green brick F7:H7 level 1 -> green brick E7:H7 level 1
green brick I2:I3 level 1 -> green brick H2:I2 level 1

* * *

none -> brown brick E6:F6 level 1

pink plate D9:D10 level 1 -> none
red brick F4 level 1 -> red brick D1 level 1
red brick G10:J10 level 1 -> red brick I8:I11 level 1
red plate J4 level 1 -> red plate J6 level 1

Exercise objective>
Here the job is to set down exactly the lines of the material above that fall between the one with "red brick F4 level 1 -> red brick D1 level 1" and the one with "red plate J4 level 1 -> red plate J6 level 1", inclusive, and nothing beyond them.

Solution for this task>
red brick F4 level 1 -> red brick D1 level 1
red brick G10:J10 level 1 -> red brick I8:I11 level 1
red plate J4 level 1 -> red plate J6 level 1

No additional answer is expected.